INSTRUCTIONS TO FOLLOW: Each entry below has to be written out again without any change.

Object transformation records:

■ ■ ■ ■ ■

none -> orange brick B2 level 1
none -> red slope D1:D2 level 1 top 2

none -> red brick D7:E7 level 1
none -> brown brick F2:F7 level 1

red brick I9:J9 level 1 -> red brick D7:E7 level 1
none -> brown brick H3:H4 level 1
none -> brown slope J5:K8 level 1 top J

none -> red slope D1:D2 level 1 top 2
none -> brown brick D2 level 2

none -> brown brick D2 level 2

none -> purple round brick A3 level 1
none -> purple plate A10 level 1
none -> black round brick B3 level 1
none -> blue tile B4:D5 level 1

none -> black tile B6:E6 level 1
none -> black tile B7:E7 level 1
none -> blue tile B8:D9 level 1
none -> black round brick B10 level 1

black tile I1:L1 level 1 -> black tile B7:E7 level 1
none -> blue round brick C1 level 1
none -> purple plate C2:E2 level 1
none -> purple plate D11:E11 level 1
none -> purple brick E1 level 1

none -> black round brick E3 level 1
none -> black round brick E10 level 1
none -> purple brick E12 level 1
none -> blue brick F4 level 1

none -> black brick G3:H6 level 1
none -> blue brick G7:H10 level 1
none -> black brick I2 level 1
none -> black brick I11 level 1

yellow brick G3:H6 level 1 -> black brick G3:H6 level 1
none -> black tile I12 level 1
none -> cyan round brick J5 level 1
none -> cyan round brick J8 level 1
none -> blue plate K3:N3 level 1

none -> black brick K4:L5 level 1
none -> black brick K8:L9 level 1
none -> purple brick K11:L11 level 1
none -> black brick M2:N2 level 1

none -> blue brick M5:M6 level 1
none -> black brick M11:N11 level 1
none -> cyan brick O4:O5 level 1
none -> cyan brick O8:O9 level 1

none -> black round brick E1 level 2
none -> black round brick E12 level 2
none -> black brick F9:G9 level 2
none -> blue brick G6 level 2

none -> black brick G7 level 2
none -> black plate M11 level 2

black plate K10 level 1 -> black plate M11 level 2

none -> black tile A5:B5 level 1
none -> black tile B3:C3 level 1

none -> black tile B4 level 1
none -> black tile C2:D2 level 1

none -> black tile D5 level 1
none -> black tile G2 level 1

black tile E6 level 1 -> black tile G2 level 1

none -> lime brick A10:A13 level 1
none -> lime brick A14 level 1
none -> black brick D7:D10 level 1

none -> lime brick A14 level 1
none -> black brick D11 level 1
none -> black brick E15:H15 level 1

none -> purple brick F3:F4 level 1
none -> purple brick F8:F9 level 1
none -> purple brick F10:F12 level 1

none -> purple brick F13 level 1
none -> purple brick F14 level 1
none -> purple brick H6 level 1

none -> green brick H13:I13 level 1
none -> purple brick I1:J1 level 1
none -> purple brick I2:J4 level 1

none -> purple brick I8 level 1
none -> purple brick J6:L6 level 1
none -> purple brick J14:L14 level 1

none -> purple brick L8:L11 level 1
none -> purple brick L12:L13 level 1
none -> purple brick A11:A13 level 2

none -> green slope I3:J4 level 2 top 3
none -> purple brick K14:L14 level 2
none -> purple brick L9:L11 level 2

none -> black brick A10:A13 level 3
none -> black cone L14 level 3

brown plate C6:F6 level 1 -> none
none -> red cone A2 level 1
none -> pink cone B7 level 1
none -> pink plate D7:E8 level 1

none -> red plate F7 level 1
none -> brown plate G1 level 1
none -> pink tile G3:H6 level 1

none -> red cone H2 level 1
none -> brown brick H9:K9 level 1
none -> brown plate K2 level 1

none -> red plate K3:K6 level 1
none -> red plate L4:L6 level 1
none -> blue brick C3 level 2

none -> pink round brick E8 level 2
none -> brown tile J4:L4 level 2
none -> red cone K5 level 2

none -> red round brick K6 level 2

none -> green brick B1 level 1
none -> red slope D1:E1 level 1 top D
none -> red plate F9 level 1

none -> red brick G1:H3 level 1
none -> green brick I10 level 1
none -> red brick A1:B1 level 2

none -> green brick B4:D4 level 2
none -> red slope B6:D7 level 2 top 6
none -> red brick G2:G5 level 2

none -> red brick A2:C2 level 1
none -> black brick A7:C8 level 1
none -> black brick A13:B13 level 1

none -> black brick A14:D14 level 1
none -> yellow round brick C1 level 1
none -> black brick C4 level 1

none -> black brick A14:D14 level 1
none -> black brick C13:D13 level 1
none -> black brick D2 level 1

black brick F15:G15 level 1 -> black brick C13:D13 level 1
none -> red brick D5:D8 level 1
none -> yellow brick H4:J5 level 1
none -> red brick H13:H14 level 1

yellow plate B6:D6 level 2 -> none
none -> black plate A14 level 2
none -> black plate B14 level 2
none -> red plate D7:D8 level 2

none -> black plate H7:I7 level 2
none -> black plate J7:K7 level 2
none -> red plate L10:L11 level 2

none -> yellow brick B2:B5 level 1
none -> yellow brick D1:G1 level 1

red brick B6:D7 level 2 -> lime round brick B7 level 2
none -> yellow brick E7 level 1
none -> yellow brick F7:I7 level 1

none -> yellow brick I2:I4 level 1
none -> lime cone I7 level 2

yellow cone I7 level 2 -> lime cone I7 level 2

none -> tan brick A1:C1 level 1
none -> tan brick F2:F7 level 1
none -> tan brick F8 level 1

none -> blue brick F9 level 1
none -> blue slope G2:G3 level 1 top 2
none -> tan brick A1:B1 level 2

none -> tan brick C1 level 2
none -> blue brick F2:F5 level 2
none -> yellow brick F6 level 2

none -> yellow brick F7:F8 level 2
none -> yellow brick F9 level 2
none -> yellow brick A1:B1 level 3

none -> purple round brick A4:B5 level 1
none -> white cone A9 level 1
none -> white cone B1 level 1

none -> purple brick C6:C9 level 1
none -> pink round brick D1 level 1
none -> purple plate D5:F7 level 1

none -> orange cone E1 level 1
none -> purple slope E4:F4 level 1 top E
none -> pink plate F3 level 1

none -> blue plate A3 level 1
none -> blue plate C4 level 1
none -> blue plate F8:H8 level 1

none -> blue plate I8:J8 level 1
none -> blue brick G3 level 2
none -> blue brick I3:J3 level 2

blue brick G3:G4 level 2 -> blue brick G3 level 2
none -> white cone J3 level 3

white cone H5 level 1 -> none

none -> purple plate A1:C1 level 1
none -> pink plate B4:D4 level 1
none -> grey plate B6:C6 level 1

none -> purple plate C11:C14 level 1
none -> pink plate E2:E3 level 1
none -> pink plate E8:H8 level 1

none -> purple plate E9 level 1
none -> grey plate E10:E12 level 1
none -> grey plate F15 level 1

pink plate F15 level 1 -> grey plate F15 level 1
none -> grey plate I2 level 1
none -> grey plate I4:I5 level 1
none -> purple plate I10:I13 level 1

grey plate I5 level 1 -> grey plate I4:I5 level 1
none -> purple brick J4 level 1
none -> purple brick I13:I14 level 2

■ ■ ■ ■ ■

PROBLEM SOLUTION:
none -> orange brick B2 level 1
none -> red slope D1:D2 level 1 top 2

none -> red brick D7:E7 level 1
none -> brown brick F2:F7 level 1

red brick I9:J9 level 1 -> red brick D7:E7 level 1
none -> brown brick H3:H4 level 1
none -> brown slope J5:K8 level 1 top J

none -> red slope D1:D2 level 1 top 2
none -> brown brick D2 level 2

none -> brown brick D2 level 2

none -> purple round brick A3 level 1
none -> purple plate A10 level 1
none -> black round brick B3 level 1
none -> blue tile B4:D5 level 1

none -> black tile B6:E6 level 1
none -> black tile B7:E7 level 1
none -> blue tile B8:D9 level 1
none -> black round brick B10 level 1

black tile I1:L1 level 1 -> black tile B7:E7 level 1
none -> blue round brick C1 level 1
none -> purple plate C2:E2 level 1
none -> purple plate D11:E11 level 1
none -> purple brick E1 level 1

none -> black round brick E3 level 1
none -> black round brick E10 level 1
none -> purple brick E12 level 1
none -> blue brick F4 level 1

none -> black brick G3:H6 level 1
none -> blue brick G7:H10 level 1
none -> black brick I2 level 1
none -> black brick I11 level 1

yellow brick G3:H6 level 1 -> black brick G3:H6 level 1
none -> black tile I12 level 1
none -> cyan round brick J5 level 1
none -> cyan round brick J8 level 1
none -> blue plate K3:N3 level 1

none -> black brick K4:L5 level 1
none -> black brick K8:L9 level 1
none -> purple brick K11:L11 level 1
none -> black brick M2:N2 level 1

none -> blue brick M5:M6 level 1
none -> black brick M11:N11 level 1
none -> cyan brick O4:O5 level 1
none -> cyan brick O8:O9 level 1

none -> black round brick E1 level 2
none -> black round brick E12 level 2
none -> black brick F9:G9 level 2
none -> blue brick G6 level 2

none -> black brick G7 level 2
none -> black plate M11 level 2

black plate K10 level 1 -> black plate M11 level 2

none -> black tile A5:B5 level 1
none -> black tile B3:C3 level 1

none -> black tile B4 level 1
none -> black tile C2:D2 level 1

none -> black tile D5 level 1
none -> black tile G2 level 1

black tile E6 level 1 -> black tile G2 level 1

none -> lime brick A10:A13 level 1
none -> lime brick A14 level 1
none -> black brick D7:D10 level 1

none -> lime brick A14 level 1
none -> black brick D11 level 1
none -> black brick E15:H15 level 1

none -> purple brick F3:F4 level 1
none -> purple brick F8:F9 level 1
none -> purple brick F10:F12 level 1

none -> purple brick F13 level 1
none -> purple brick F14 level 1
none -> purple brick H6 level 1

none -> green brick H13:I13 level 1
none -> purple brick I1:J1 level 1
none -> purple brick I2:J4 level 1

none -> purple brick I8 level 1
none -> purple brick J6:L6 level 1
none -> purple brick J14:L14 level 1

none -> purple brick L8:L11 level 1
none -> purple brick L12:L13 level 1
none -> purple brick A11:A13 level 2

none -> green slope I3:J4 level 2 top 3
none -> purple brick K14:L14 level 2
none -> purple brick L9:L11 level 2

none -> black brick A10:A13 level 3
none -> black cone L14 level 3

brown plate C6:F6 level 1 -> none
none -> red cone A2 level 1
none -> pink cone B7 level 1
none -> pink plate D7:E8 level 1

none -> red plate F7 level 1
none -> brown plate G1 level 1
none -> pink tile G3:H6 level 1

none -> red cone H2 level 1
none -> brown brick H9:K9 level 1
none -> brown plate K2 level 1

none -> red plate K3:K6 level 1
none -> red plate L4:L6 level 1
none -> blue brick C3 level 2

none -> pink round brick E8 level 2
none -> brown tile J4:L4 level 2
none -> red cone K5 level 2

none -> red round brick K6 level 2

none -> green brick B1 level 1
none -> red slope D1:E1 level 1 top D
none -> red plate F9 level 1

none -> red brick G1:H3 level 1
none -> green brick I10 level 1
none -> red brick A1:B1 level 2

none -> green brick B4:D4 level 2
none -> red slope B6:D7 level 2 top 6
none -> red brick G2:G5 level 2

none -> red brick A2:C2 level 1
none -> black brick A7:C8 level 1
none -> black brick A13:B13 level 1

none -> black brick A14:D14 level 1
none -> yellow round brick C1 level 1
none -> black brick C4 level 1

none -> black brick A14:D14 level 1
none -> black brick C13:D13 level 1
none -> black brick D2 level 1

black brick F15:G15 level 1 -> black brick C13:D13 level 1
none -> red brick D5:D8 level 1
none -> yellow brick H4:J5 level 1
none -> red brick H13:H14 level 1

yellow plate B6:D6 level 2 -> none
none -> black plate A14 level 2
none -> black plate B14 level 2
none -> red plate D7:D8 level 2

none -> black plate H7:I7 level 2
none -> black plate J7:K7 level 2
none -> red plate L10:L11 level 2

none -> yellow brick B2:B5 level 1
none -> yellow brick D1:G1 level 1

red brick B6:D7 level 2 -> lime round brick B7 level 2
none -> yellow brick E7 level 1
none -> yellow brick F7:I7 level 1

none -> yellow brick I2:I4 level 1
none -> lime cone I7 level 2

yellow cone I7 level 2 -> lime cone I7 level 2

none -> tan brick A1:C1 level 1
none -> tan brick F2:F7 level 1
none -> tan brick F8 level 1

none -> blue brick F9 level 1
none -> blue slope G2:G3 level 1 top 2
none -> tan brick A1:B1 level 2

none -> tan brick C1 level 2
none -> blue brick F2:F5 level 2
none -> yellow brick F6 level 2

none -> yellow brick F7:F8 level 2
none -> yellow brick F9 level 2
none -> yellow brick A1:B1 level 3

none -> purple round brick A4:B5 level 1
none -> white cone A9 level 1
none -> white cone B1 level 1

none -> purple brick C6:C9 level 1
none -> pink round brick D1 level 1
none -> purple plate D5:F7 level 1

none -> orange cone E1 level 1
none -> purple slope E4:F4 level 1 top E
none -> pink plate F3 level 1

none -> blue plate A3 level 1
none -> blue plate C4 level 1
none -> blue plate F8:H8 level 1

none -> blue plate I8:J8 level 1
none -> blue brick G3 level 2
none -> blue brick I3:J3 level 2

blue brick G3:G4 level 2 -> blue brick G3 level 2
none -> white cone J3 level 3

white cone H5 level 1 -> none

none -> purple plate A1:C1 level 1
none -> pink plate B4:D4 level 1
none -> grey plate B6:C6 level 1

none -> purple plate C11:C14 level 1
none -> pink plate E2:E3 level 1
none -> pink plate E8:H8 level 1

none -> purple plate E9 level 1
none -> grey plate E10:E12 level 1
none -> grey plate F15 level 1

pink plate F15 level 1 -> grey plate F15 level 1
none -> grey plate I2 level 1
none -> grey plate I4:I5 level 1
none -> purple plate I10:I13 level 1

grey plate I5 level 1 -> grey plate I4:I5 level 1
none -> purple brick J4 level 1
none -> purple brick I13:I14 level 2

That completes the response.